DATA IN THIS EXERCISE -
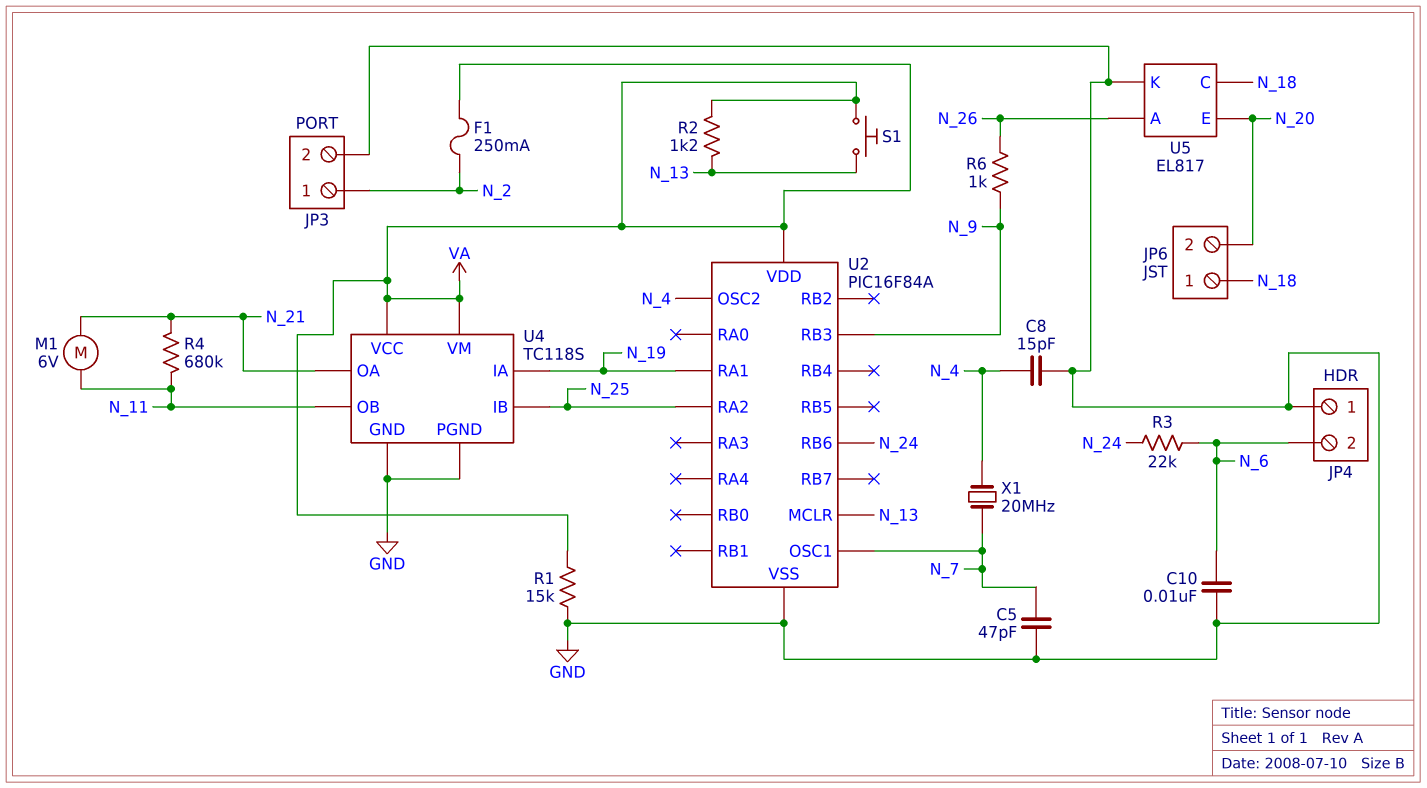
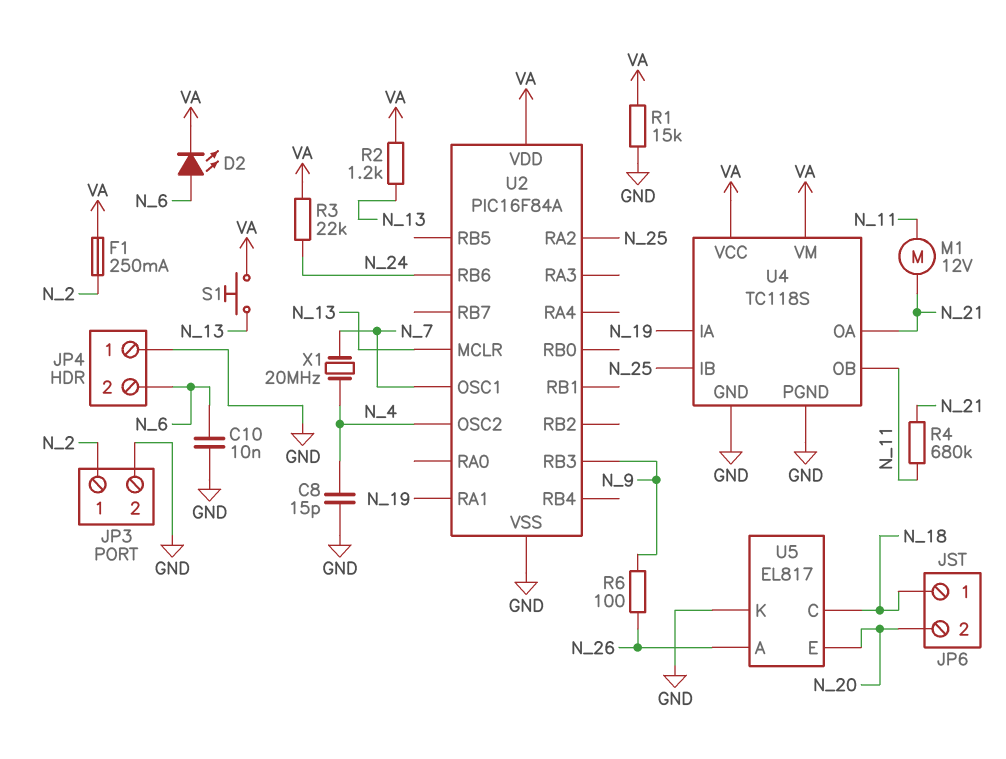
C5: 47pF (GND, N_7) -> none
D2: none -> LED (A N_6, K VA)
M1: motor 6V (N_11, N_21) -> motor 12V (N_11, N_21)
R3: 22k (N_6, N_24) -> 22k (N_24, VA)
R6: 1k (N_9, N_26) -> 100 (N_9, N_26)

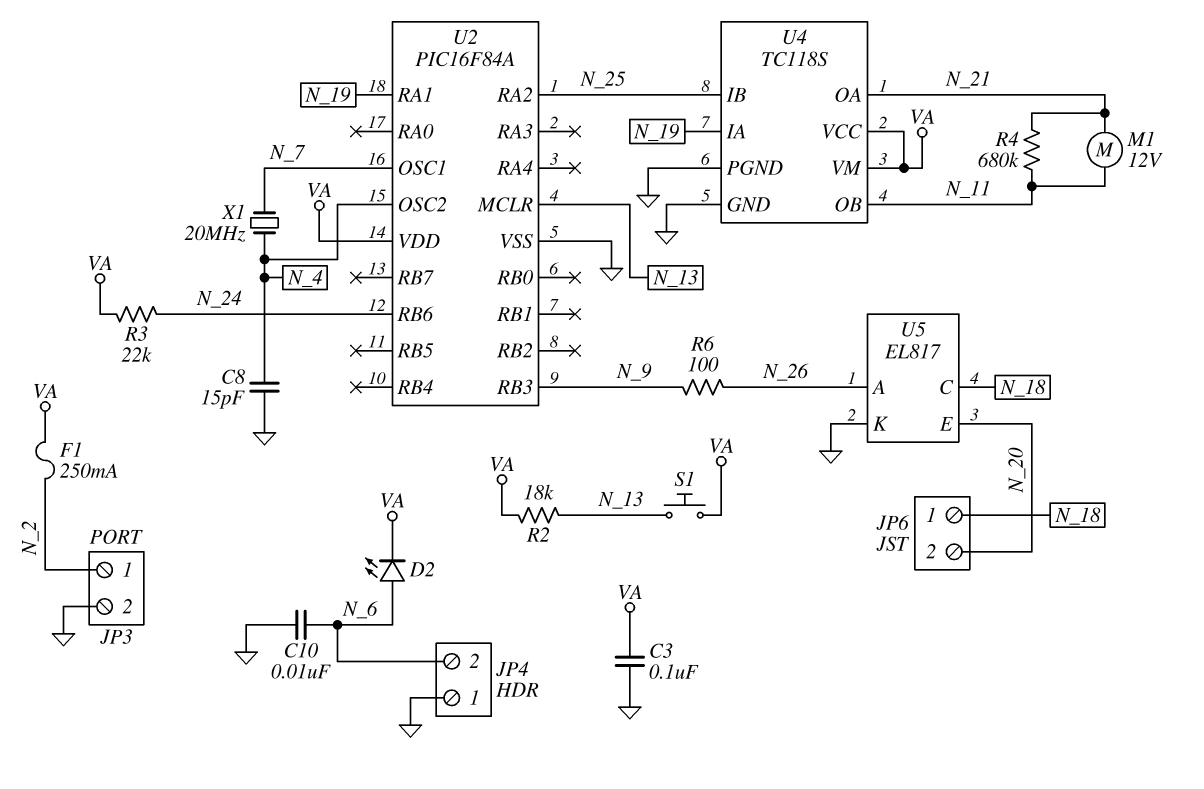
C3: none -> 100nF (GND, VA)
R1: 15k (GND, VA) -> none
R2: 1.2k (N_13, VA) -> 18k (N_13, VA)

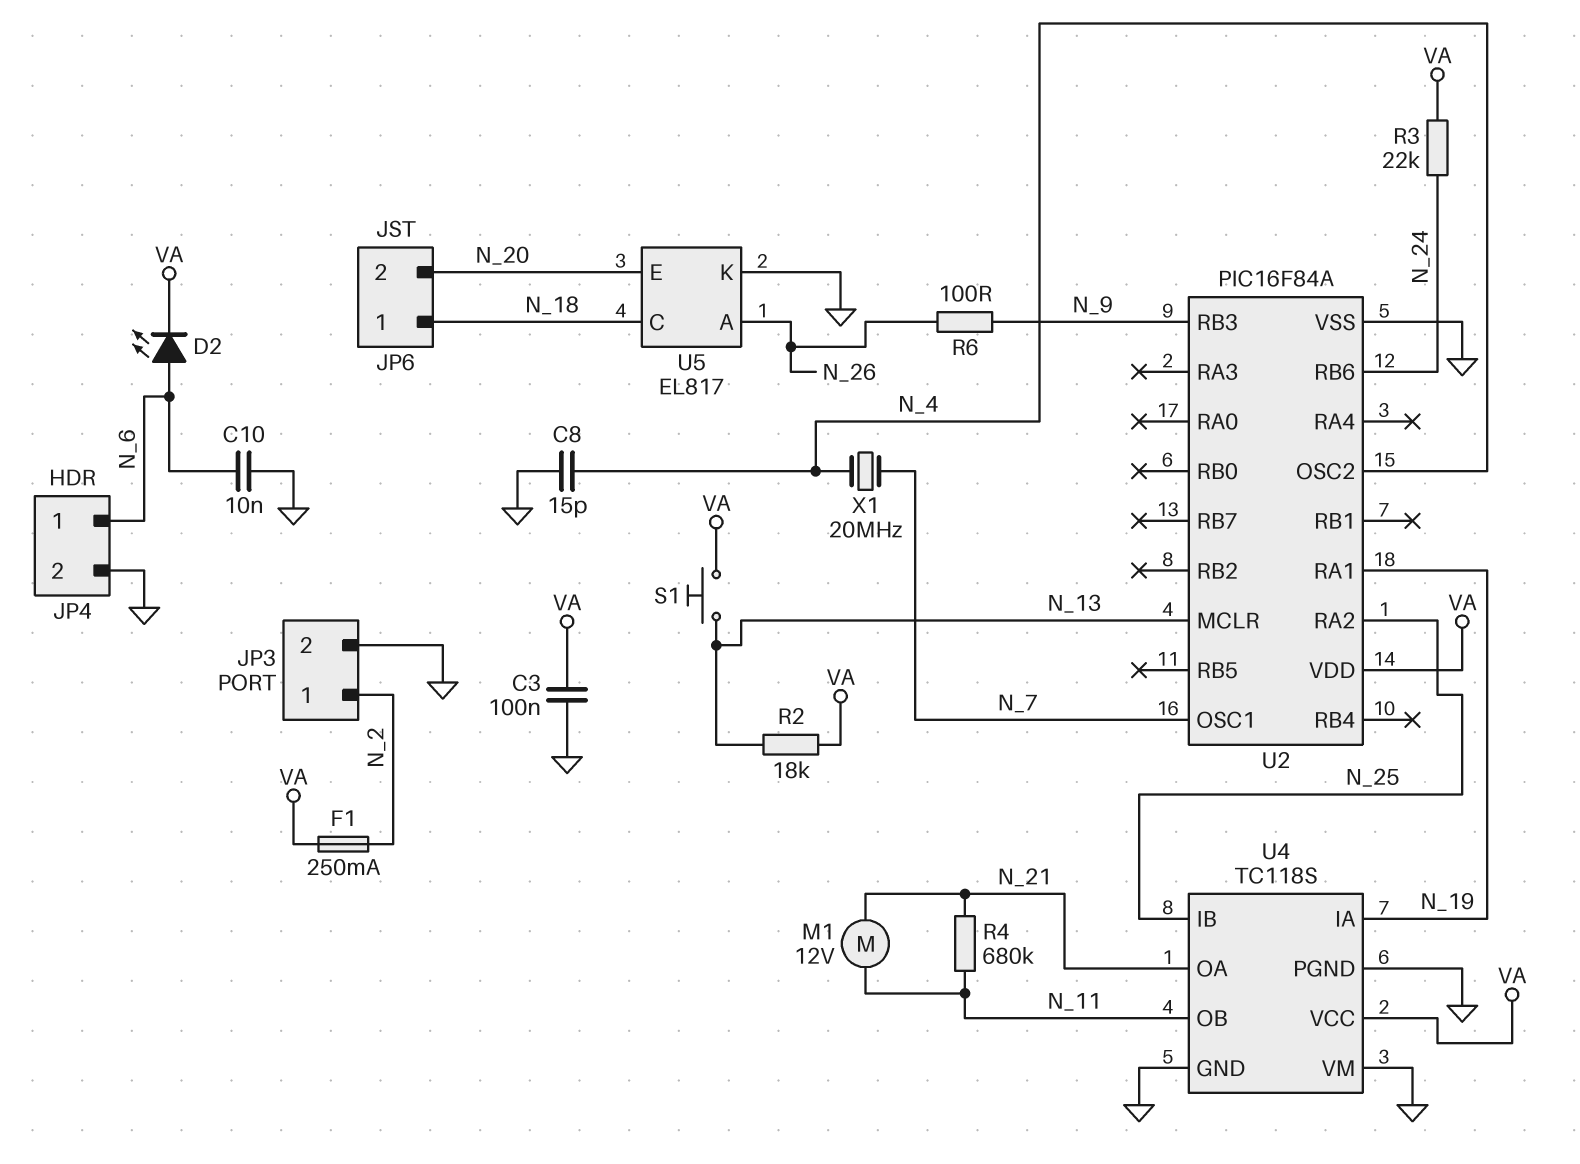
JP4 pin 1: GND -> N_6
JP4 pin 2: N_6 -> GND
U4 pin VM: VA -> GND

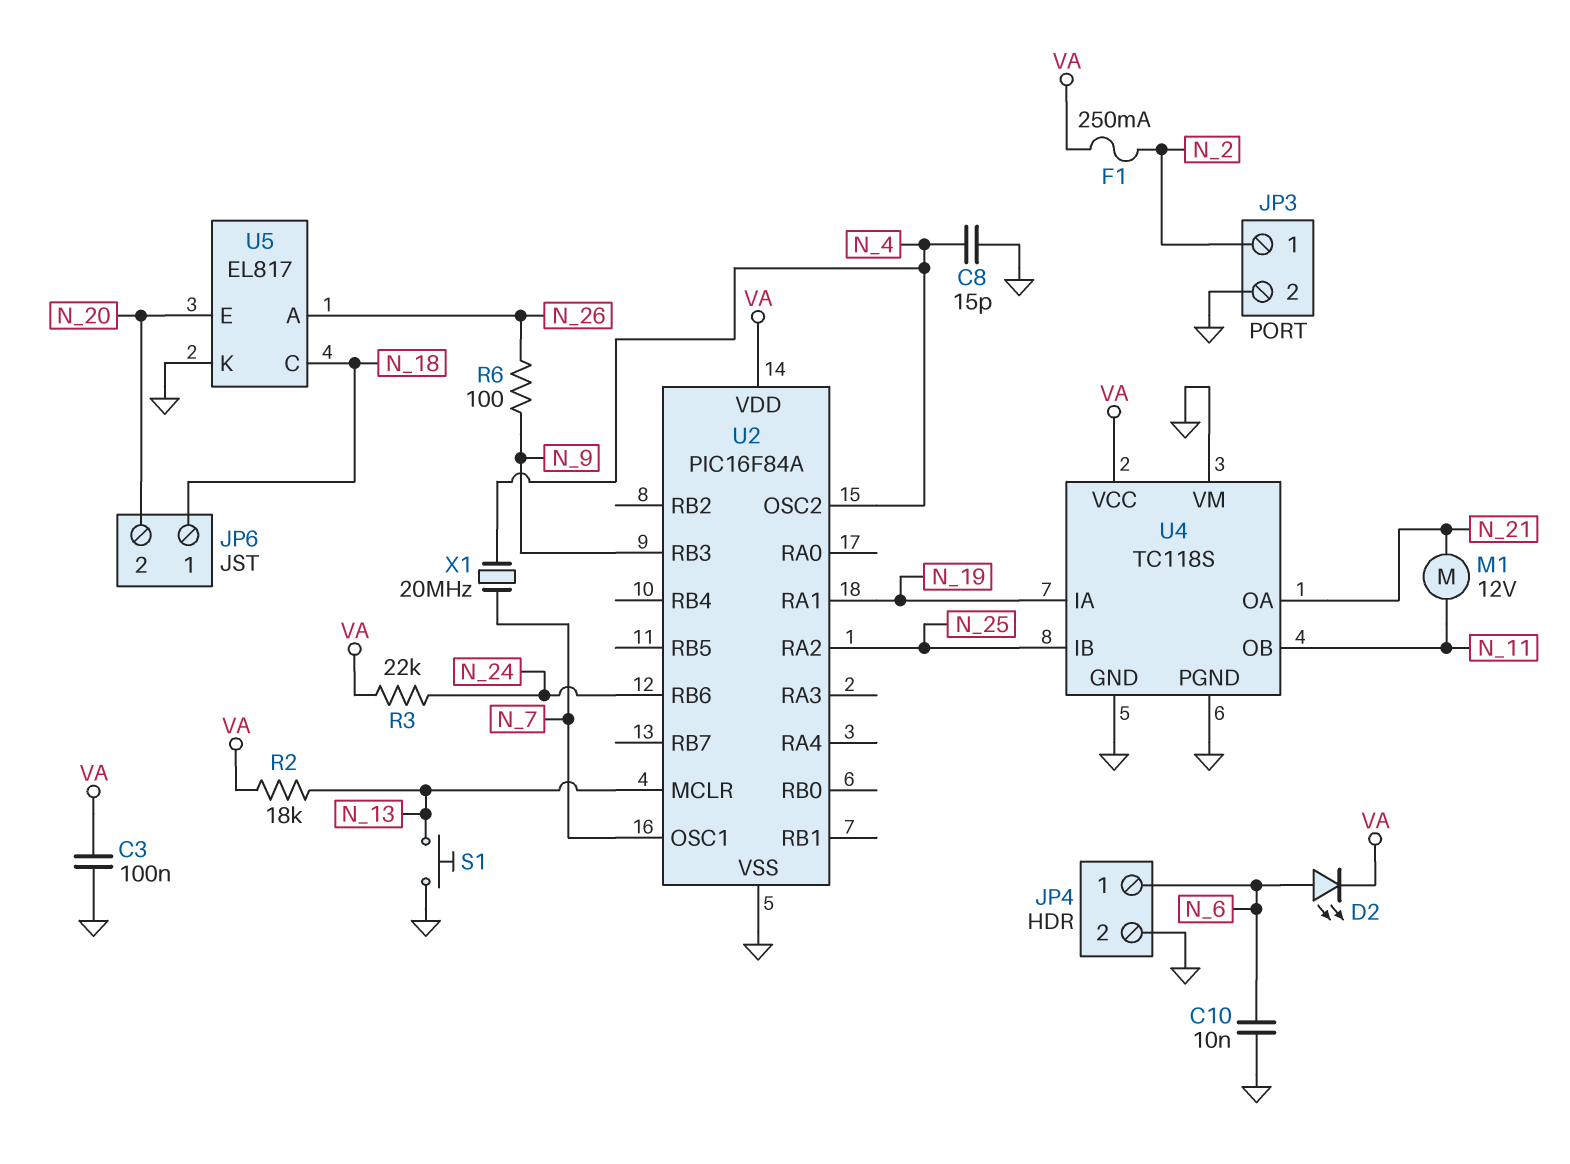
R4: 680k (N_11, N_21) -> none
S1: button (N_13, VA) -> button (GND, N_13)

EXERCISE DIRECTIONS - When you come to the line containing "R2: 1.2k (N_13, VA) -> 18k (N_13, VA)" in the records above, repeat that line and all lines after it exactly, but not the pictures.

TASK ANSWER -
R2: 1.2k (N_13, VA) -> 18k (N_13, VA)

JP4 pin 1: GND -> N_6
JP4 pin 2: N_6 -> GND
U4 pin VM: VA -> GND

R4: 680k (N_11, N_21) -> none
S1: button (N_13, VA) -> button (GND, N_13)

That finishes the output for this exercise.